> _Exercise_:
After locating the line that contains "Someone carried the CobaltPail", quote it and all lines after it through the end of the entries, and nothing more. Pictures stay out.

> _Supplied material_:

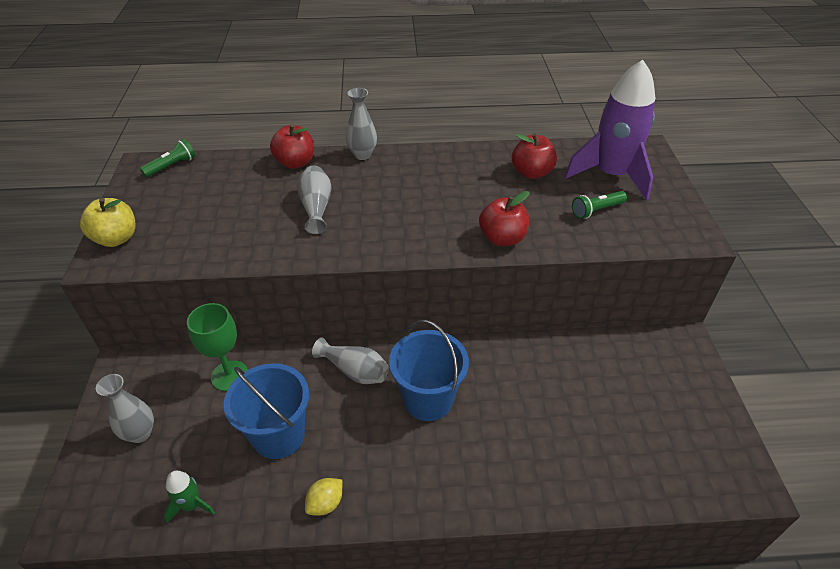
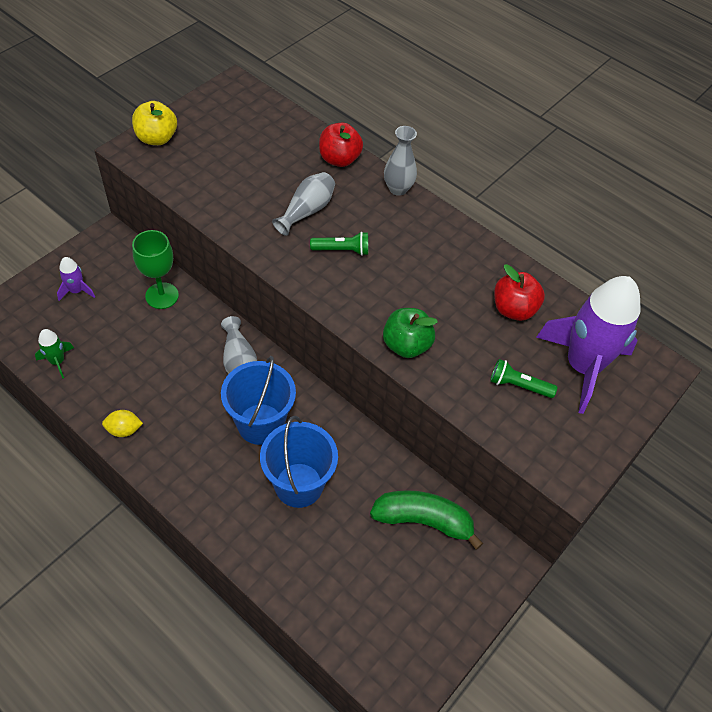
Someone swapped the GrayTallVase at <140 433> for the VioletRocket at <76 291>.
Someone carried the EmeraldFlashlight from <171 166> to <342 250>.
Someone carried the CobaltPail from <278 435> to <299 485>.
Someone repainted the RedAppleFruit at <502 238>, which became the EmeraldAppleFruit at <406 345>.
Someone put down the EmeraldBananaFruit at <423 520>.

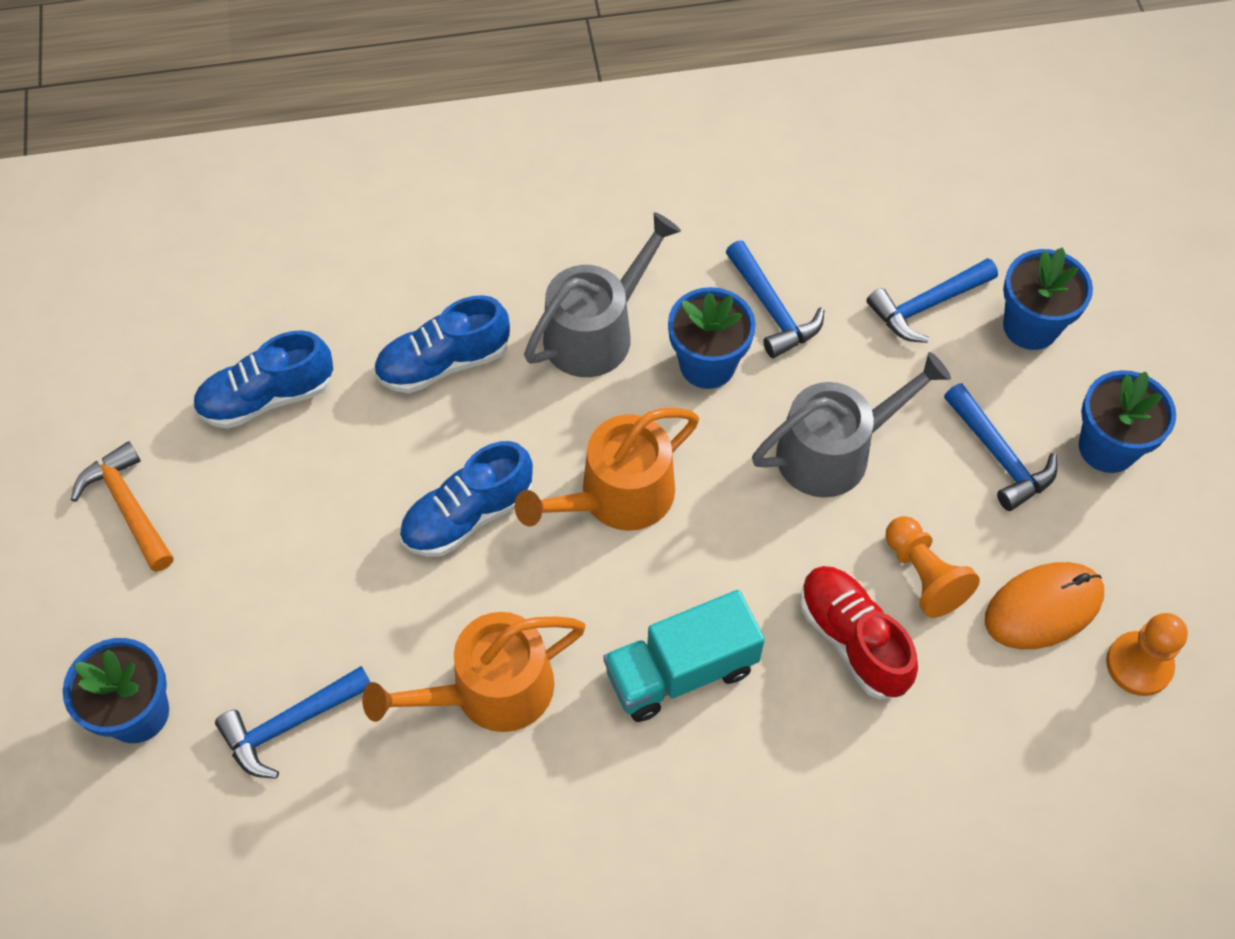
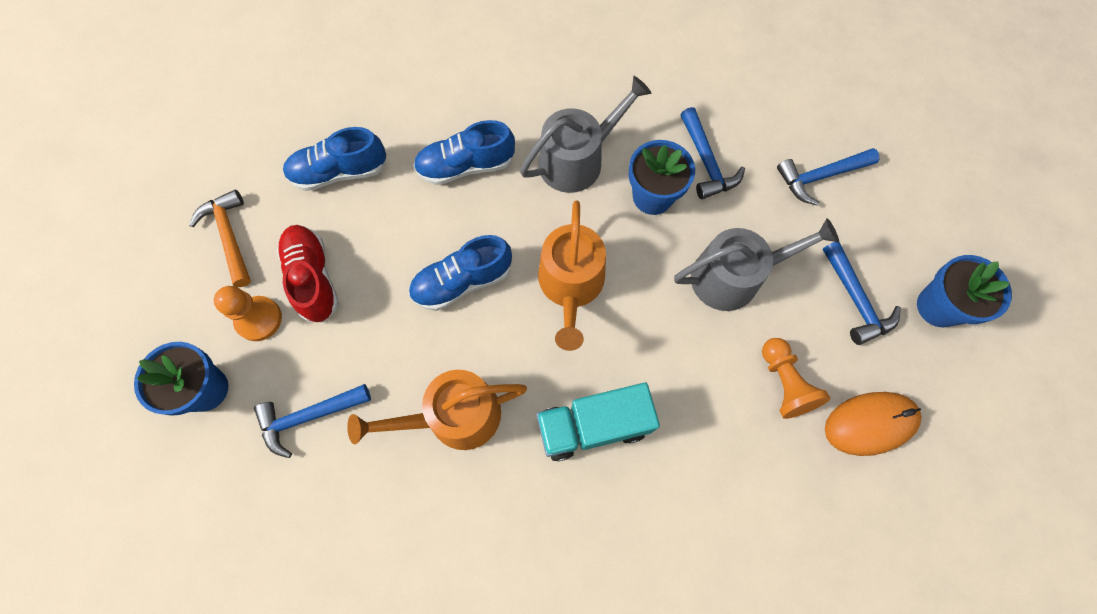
Someone rotated the BrightOrangeSprinklingCan at <617 496> by 60 degrees counterclockwise.
Someone carried the RedSneaker from <853 639> to <313 278>.
Someone took away the CobaltPottedPlant at <1030 326>.
Someone carried the BrightOrangePawn from <1139 665> to <259 319>.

> _Exercise response_:
Someone carried the CobaltPail from <278 435> to <299 485>.
Someone repainted the RedAppleFruit at <502 238>, which became the EmeraldAppleFruit at <406 345>.
Someone put down the EmeraldBananaFruit at <423 520>.

Someone rotated the BrightOrangeSprinklingCan at <617 496> by 60 degrees counterclockwise.
Someone carried the RedSneaker from <853 639> to <313 278>.
Someone took away the CobaltPottedPlant at <1030 326>.
Someone carried the BrightOrangePawn from <1139 665> to <259 319>.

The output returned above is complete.